Work order
Please copy out the entries below exactly, beginning with the line that contains "D13: LED green" and ending with the line that contains "R3: none -> 4.7k (GND, N_1)", and include nothing outside that span.

Input data
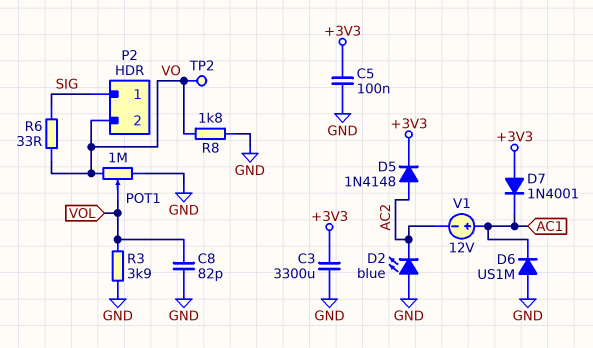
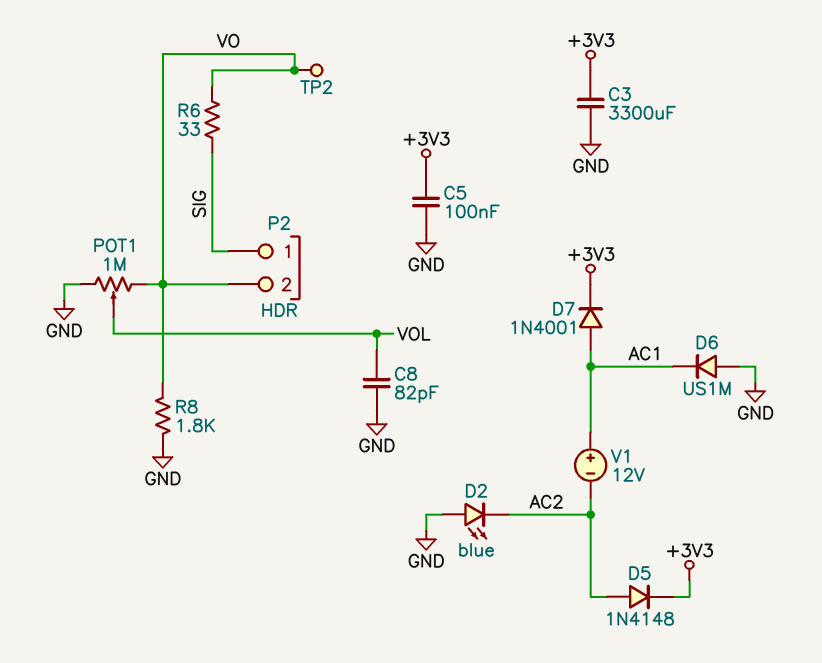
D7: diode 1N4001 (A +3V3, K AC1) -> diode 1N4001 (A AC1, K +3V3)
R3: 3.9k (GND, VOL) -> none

* * *

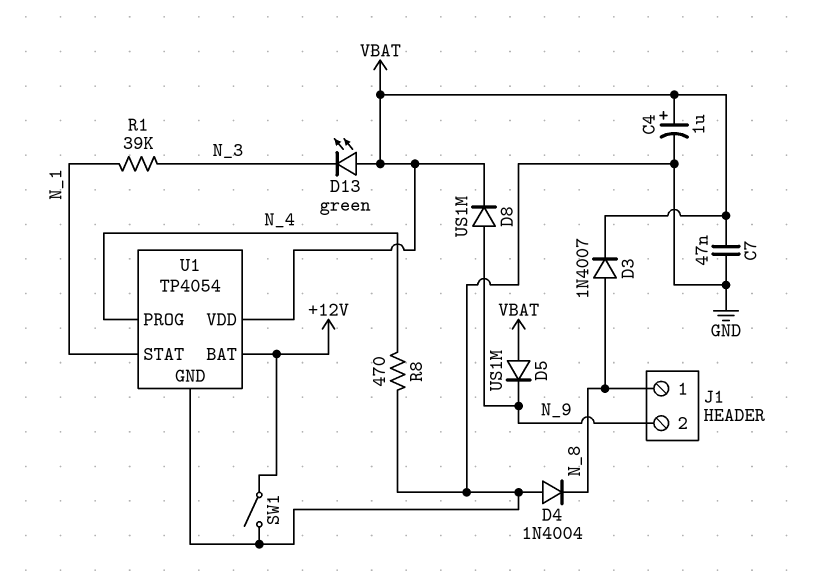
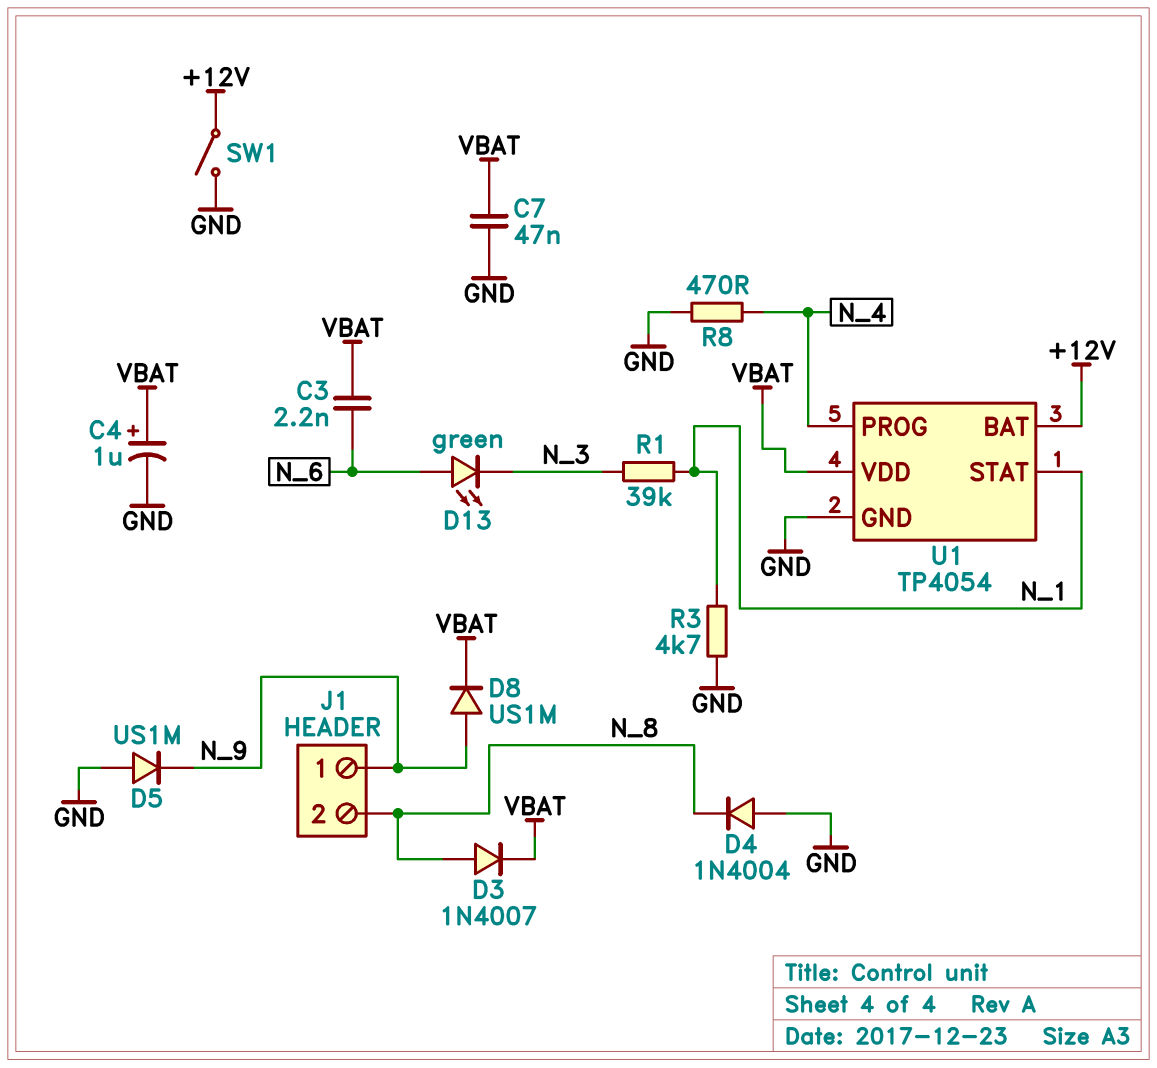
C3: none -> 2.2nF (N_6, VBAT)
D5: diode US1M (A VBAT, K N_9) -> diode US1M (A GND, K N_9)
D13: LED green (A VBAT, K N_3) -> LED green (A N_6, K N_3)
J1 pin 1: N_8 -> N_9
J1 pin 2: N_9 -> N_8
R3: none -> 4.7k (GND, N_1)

Task output
D13: LED green (A VBAT, K N_3) -> LED green (A N_6, K N_3)
J1 pin 1: N_8 -> N_9
J1 pin 2: N_9 -> N_8
R3: none -> 4.7k (GND, N_1)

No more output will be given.